Instructions to follow: A faithful copy of every entry, with the pictures removed, is what is needed here.

BEGIN The records

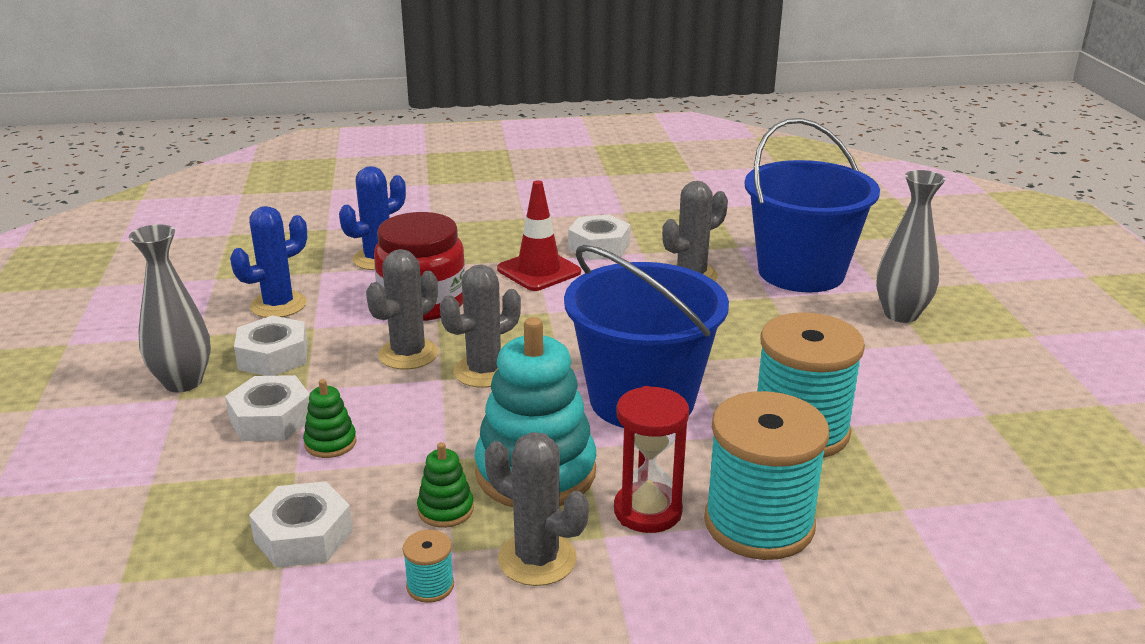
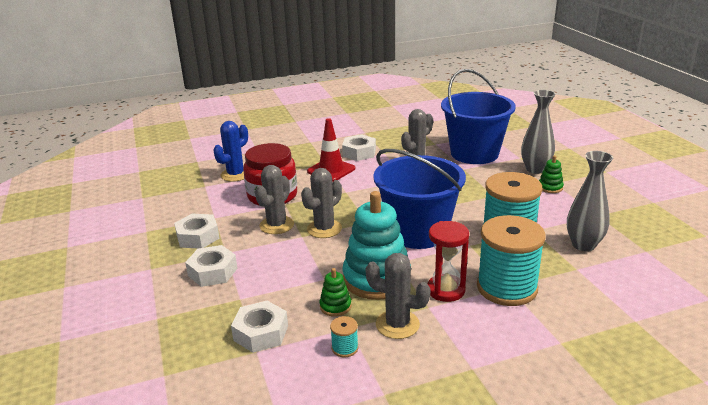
camera: 10 degrees left, 0 degrees up
(183, 382) = (150, 259): grey vase -> grey vase (583, 245)
(278, 305) = (187, 208): blue cactus -> none
(330, 443) = (253, 280): green stacking toy -> green stacking toy (550, 187)

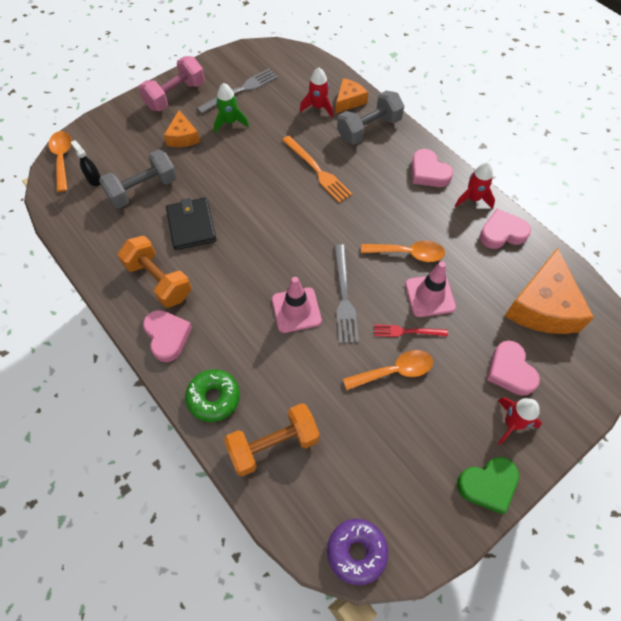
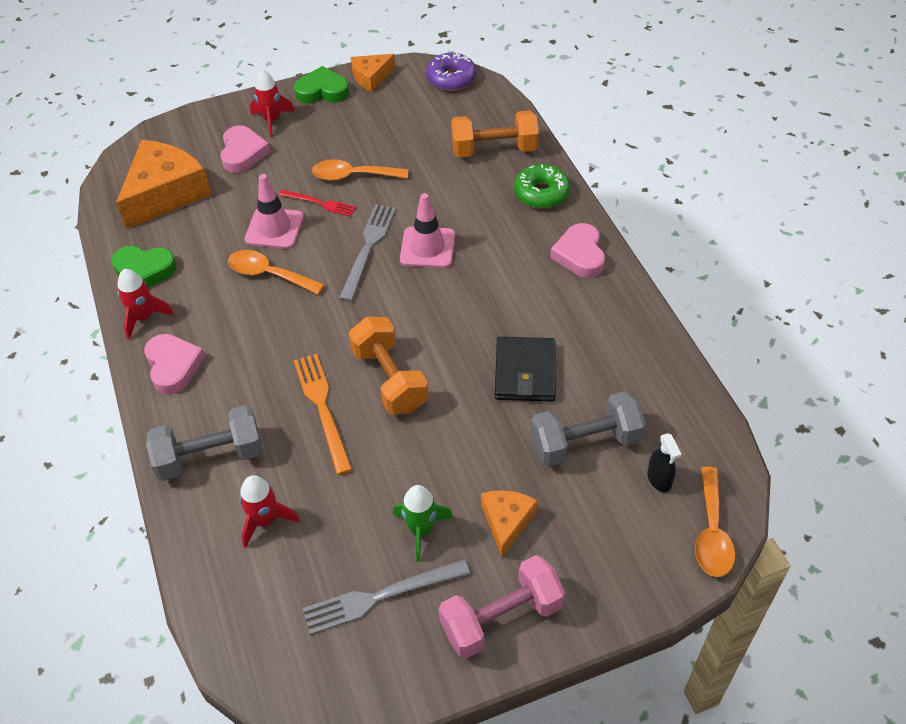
camera: 160 degrees left, 10 degrees down
(159, 280) = (580, 314): orange dumbbell -> orange dumbbell (389, 379)
(349, 101) = (209, 519): orange cheese -> orange cheese (371, 77)
(502, 233) = (144, 270): pink heart -> green heart

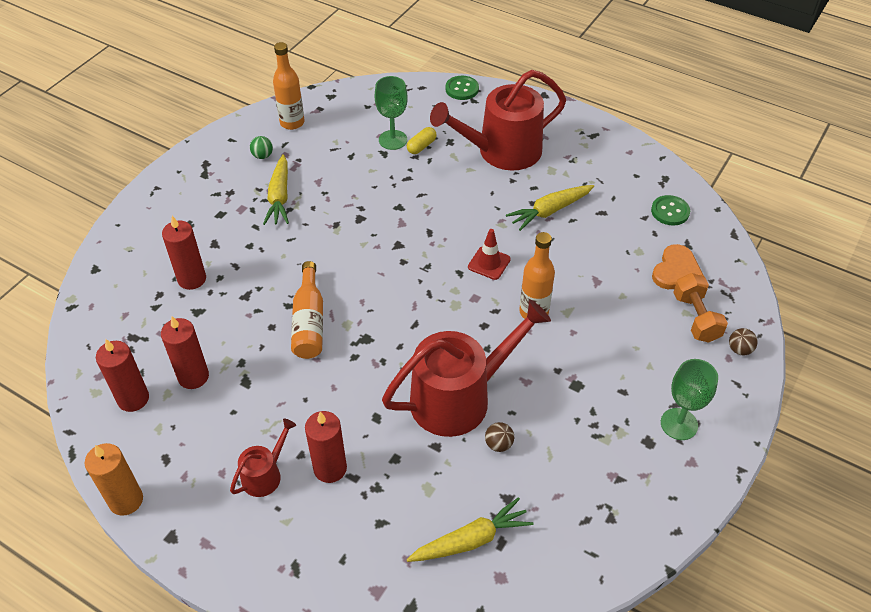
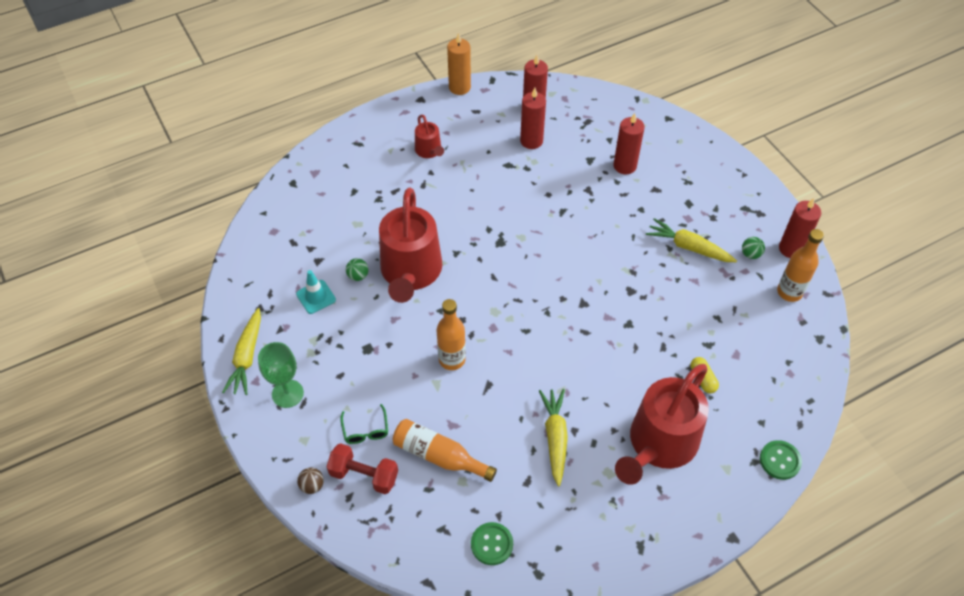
camera: 120 degrees right, 5 degrees up
(309, 322) = (538, 216): orange bottle -> orange bottle (439, 455)
(330, 468) = (409, 182): red candle -> red candle (791, 249)
(393, 140) = (724, 360): green goblet -> none
(471, 540) = (307, 228): yellow carrot -> yellow carrot (247, 357)
(489, 263) = (523, 356): red traffic cone -> none
(498, 444) = (358, 276): brown ball -> green ball
(502, 151) = (659, 444): red watering can -> red watering can turned 150 degrees counterclockwise
(555, 469) = (316, 297): none -> turquoise traffic cone
(657, 339) = (365, 430): none -> green glasses
(676, 270) = (421, 497): orange heart -> none
(696, 318) = (364, 475): orange dumbbell -> red dumbbell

END The records

Task answer:
camera: 10 degrees left, 0 degrees up
(183, 382) = (150, 259): grey vase -> grey vase (583, 245)
(278, 305) = (187, 208): blue cactus -> none
(330, 443) = (253, 280): green stacking toy -> green stacking toy (550, 187)

camera: 160 degrees left, 10 degrees down
(159, 280) = (580, 314): orange dumbbell -> orange dumbbell (389, 379)
(349, 101) = (209, 519): orange cheese -> orange cheese (371, 77)
(502, 233) = (144, 270): pink heart -> green heart

camera: 120 degrees right, 5 degrees up
(309, 322) = (538, 216): orange bottle -> orange bottle (439, 455)
(330, 468) = (409, 182): red candle -> red candle (791, 249)
(393, 140) = (724, 360): green goblet -> none
(471, 540) = (307, 228): yellow carrot -> yellow carrot (247, 357)
(489, 263) = (523, 356): red traffic cone -> none
(498, 444) = (358, 276): brown ball -> green ball
(502, 151) = (659, 444): red watering can -> red watering can turned 150 degrees counterclockwise
(555, 469) = (316, 297): none -> turquoise traffic cone
(657, 339) = (365, 430): none -> green glasses
(676, 270) = (421, 497): orange heart -> none
(696, 318) = (364, 475): orange dumbbell -> red dumbbell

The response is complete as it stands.